_Requirement_
Show every line of the data that contains the string "yellow".

Saved data entries:
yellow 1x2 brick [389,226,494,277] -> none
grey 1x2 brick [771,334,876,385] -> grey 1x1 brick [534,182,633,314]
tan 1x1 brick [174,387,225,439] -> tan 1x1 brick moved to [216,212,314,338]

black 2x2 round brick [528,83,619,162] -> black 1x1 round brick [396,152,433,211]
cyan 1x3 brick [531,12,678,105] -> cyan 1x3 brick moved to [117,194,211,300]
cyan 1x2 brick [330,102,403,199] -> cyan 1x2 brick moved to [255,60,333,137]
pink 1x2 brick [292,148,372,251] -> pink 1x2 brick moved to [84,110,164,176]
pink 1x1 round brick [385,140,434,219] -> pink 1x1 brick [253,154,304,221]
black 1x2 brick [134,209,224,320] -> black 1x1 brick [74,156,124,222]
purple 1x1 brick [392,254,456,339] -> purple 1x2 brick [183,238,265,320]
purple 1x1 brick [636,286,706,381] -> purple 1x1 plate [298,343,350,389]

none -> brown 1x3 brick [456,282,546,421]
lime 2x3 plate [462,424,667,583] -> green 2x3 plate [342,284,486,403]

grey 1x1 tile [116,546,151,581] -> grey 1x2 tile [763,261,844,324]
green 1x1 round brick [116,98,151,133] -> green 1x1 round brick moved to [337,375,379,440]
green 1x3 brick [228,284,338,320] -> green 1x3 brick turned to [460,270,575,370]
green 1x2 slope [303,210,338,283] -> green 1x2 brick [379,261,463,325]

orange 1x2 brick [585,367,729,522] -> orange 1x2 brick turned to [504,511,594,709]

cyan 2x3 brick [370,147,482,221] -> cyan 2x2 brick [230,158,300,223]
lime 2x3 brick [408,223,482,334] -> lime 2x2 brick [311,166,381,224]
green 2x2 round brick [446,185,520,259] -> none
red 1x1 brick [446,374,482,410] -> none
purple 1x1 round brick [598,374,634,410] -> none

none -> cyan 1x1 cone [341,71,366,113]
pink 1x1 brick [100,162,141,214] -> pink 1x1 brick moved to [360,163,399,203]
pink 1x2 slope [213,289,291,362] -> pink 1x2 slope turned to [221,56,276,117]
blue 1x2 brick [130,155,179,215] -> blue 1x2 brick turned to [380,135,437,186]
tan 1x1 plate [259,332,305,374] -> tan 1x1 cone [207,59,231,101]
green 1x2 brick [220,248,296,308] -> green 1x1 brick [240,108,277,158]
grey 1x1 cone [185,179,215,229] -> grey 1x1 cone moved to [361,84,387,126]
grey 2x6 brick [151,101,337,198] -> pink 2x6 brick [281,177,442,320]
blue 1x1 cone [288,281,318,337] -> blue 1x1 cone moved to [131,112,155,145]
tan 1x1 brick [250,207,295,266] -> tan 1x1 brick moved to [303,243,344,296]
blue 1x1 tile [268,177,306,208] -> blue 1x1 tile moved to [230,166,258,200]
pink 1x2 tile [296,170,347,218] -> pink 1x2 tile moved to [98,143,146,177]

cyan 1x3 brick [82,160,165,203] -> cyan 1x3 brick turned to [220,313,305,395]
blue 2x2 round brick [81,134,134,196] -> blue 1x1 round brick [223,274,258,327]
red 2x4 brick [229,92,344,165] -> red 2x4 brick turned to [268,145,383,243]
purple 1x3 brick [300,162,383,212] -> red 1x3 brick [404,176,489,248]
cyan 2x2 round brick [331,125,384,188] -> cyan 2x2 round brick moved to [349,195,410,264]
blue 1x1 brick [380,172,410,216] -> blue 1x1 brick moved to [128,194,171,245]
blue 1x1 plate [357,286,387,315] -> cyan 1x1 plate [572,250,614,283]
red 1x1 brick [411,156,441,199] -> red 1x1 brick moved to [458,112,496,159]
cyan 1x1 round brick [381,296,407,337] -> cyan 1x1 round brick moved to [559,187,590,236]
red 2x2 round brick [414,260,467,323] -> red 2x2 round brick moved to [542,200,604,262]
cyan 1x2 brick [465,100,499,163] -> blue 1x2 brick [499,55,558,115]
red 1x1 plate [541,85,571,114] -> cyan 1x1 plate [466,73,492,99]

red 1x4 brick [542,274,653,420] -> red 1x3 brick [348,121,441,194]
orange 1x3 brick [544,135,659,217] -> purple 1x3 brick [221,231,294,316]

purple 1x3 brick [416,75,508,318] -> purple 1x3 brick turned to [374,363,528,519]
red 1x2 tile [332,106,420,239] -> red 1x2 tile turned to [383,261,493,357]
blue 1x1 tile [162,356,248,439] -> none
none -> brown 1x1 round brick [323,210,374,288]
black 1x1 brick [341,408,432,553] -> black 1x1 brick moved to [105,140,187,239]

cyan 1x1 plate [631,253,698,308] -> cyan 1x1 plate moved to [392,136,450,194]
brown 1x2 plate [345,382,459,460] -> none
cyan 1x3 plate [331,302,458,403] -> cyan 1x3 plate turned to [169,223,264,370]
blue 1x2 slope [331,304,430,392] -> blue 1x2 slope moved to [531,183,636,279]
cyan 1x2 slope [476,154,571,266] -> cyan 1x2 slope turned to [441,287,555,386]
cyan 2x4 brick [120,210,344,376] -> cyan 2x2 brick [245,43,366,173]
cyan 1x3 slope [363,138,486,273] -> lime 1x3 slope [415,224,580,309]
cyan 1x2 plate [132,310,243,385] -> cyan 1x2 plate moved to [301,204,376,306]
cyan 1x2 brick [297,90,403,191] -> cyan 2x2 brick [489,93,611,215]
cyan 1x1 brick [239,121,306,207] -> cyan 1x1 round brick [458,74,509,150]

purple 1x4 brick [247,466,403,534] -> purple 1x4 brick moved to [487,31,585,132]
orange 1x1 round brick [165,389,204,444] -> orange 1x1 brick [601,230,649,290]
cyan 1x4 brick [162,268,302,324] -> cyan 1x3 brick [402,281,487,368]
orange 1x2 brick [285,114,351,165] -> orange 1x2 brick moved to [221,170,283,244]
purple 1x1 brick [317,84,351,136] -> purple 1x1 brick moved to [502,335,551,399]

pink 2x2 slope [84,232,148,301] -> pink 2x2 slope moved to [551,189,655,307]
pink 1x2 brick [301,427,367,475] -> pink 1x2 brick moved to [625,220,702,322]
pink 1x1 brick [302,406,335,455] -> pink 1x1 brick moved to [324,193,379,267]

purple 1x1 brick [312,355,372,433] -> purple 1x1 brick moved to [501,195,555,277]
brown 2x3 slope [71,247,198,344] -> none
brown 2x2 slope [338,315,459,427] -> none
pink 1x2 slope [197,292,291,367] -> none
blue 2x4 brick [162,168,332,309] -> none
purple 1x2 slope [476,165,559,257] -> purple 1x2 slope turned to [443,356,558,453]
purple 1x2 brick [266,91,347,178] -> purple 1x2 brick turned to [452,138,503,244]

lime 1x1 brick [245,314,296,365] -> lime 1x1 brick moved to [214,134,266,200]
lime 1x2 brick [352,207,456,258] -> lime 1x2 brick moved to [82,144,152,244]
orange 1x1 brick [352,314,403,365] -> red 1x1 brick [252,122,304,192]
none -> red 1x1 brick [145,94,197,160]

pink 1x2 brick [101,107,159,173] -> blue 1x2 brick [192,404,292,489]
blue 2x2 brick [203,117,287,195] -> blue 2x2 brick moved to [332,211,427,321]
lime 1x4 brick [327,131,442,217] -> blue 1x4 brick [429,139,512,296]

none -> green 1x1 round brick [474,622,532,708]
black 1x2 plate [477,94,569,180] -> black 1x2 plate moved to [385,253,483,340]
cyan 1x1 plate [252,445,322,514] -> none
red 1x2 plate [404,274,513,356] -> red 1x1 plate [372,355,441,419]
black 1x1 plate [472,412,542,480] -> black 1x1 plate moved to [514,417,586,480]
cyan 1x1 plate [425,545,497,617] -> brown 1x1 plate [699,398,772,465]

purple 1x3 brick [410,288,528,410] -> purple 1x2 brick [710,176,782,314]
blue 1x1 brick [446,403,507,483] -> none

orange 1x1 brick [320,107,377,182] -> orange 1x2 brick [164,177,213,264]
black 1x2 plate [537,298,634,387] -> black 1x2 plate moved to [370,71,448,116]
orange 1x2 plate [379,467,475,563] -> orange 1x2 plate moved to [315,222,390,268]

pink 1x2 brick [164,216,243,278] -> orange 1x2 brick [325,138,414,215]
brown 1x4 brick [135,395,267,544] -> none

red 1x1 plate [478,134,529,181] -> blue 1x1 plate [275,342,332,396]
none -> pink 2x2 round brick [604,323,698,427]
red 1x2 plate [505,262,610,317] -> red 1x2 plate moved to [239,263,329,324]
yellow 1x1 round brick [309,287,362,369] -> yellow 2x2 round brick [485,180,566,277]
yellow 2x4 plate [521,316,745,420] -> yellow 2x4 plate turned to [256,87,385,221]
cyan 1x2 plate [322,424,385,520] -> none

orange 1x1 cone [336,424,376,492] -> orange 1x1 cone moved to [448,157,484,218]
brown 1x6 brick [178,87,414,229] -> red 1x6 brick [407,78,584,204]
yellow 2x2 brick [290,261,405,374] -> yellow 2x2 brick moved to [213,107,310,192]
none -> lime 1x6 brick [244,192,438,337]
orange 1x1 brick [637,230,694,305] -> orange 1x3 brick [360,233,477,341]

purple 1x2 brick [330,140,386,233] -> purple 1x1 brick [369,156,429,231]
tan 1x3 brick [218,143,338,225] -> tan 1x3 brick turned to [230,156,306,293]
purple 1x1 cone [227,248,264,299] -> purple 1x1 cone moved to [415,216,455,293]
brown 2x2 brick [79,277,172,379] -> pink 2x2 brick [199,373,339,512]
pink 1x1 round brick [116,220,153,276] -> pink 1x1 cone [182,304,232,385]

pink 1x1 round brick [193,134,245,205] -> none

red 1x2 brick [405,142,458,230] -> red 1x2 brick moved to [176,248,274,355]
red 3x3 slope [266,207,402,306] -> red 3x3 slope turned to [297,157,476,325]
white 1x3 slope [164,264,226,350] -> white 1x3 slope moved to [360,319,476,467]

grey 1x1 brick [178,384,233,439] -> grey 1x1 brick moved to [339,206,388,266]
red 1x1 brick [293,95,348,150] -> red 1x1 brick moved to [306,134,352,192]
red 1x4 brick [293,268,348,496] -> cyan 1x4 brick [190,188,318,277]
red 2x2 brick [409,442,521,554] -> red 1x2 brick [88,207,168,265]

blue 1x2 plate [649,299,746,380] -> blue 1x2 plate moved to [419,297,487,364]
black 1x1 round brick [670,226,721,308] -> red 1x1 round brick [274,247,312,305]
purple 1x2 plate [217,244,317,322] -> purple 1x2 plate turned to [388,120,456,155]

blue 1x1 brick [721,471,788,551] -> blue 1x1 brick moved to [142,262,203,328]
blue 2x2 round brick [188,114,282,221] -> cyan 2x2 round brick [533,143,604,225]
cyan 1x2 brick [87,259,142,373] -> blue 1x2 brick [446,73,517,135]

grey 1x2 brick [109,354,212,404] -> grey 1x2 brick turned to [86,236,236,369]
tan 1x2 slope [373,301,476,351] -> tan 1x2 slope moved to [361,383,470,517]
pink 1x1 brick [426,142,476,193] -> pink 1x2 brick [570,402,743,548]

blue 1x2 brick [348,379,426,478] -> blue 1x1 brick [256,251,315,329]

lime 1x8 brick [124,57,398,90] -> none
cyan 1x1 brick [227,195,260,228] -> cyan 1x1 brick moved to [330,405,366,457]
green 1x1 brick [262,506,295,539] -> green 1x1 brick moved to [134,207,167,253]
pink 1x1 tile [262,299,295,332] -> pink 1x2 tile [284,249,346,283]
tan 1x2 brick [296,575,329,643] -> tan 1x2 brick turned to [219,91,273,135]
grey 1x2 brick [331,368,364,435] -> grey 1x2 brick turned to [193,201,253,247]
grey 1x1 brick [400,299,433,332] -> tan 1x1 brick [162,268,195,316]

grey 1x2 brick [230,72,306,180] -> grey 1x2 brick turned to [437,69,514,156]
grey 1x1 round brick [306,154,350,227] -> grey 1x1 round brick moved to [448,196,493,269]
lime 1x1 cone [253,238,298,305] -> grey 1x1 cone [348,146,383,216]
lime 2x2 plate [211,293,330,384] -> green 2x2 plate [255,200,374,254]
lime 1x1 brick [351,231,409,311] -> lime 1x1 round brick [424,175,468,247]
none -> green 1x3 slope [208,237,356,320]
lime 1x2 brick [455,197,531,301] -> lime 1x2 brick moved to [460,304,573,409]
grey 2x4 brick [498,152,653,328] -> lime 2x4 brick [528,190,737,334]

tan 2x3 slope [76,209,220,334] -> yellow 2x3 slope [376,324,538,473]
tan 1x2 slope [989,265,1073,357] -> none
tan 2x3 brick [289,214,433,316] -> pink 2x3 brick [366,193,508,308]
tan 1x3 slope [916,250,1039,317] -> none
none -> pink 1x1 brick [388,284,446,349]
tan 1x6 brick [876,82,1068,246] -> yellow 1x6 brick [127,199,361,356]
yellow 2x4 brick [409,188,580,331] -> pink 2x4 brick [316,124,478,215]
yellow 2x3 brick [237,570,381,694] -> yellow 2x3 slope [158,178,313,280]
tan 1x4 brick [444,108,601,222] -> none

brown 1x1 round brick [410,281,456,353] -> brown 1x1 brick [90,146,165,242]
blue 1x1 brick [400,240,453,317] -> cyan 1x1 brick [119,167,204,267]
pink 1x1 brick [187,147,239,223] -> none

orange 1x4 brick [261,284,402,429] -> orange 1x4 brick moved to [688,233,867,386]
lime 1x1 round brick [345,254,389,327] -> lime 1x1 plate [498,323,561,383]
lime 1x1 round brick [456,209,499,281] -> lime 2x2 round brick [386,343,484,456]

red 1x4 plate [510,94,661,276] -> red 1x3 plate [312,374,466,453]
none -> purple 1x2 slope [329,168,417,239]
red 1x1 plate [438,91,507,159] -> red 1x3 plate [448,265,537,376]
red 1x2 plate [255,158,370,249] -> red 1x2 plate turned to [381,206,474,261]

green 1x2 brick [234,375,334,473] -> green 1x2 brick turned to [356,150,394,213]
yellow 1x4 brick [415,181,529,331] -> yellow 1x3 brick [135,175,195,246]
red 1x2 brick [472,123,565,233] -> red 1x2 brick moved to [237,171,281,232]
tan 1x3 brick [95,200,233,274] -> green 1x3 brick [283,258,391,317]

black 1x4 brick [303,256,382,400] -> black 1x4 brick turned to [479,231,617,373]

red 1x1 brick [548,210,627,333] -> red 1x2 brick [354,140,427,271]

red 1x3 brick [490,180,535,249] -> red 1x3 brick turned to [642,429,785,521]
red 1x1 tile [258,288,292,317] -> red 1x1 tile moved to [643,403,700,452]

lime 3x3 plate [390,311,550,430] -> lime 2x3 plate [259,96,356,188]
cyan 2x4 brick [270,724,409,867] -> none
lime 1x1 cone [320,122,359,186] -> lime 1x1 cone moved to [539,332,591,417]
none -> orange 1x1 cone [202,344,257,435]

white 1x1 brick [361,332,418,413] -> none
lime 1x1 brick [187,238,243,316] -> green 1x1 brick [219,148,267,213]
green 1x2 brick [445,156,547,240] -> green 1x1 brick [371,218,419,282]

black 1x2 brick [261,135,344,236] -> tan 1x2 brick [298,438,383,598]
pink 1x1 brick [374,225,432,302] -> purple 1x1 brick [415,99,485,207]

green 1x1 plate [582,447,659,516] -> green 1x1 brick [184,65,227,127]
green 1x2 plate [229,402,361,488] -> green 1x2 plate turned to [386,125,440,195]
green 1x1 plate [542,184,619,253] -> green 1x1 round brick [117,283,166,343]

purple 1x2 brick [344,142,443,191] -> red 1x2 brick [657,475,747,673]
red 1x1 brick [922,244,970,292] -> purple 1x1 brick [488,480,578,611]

_Answer to this problem_
yellow 1x2 brick [389,226,494,277] -> none
yellow 1x1 round brick [309,287,362,369] -> yellow 2x2 round brick [485,180,566,277]
yellow 2x4 plate [521,316,745,420] -> yellow 2x4 plate turned to [256,87,385,221]
yellow 2x2 brick [290,261,405,374] -> yellow 2x2 brick moved to [213,107,310,192]
tan 2x3 slope [76,209,220,334] -> yellow 2x3 slope [376,324,538,473]
tan 1x6 brick [876,82,1068,246] -> yellow 1x6 brick [127,199,361,356]
yellow 2x4 brick [409,188,580,331] -> pink 2x4 brick [316,124,478,215]
yellow 2x3 brick [237,570,381,694] -> yellow 2x3 slope [158,178,313,280]
yellow 1x4 brick [415,181,529,331] -> yellow 1x3 brick [135,175,195,246]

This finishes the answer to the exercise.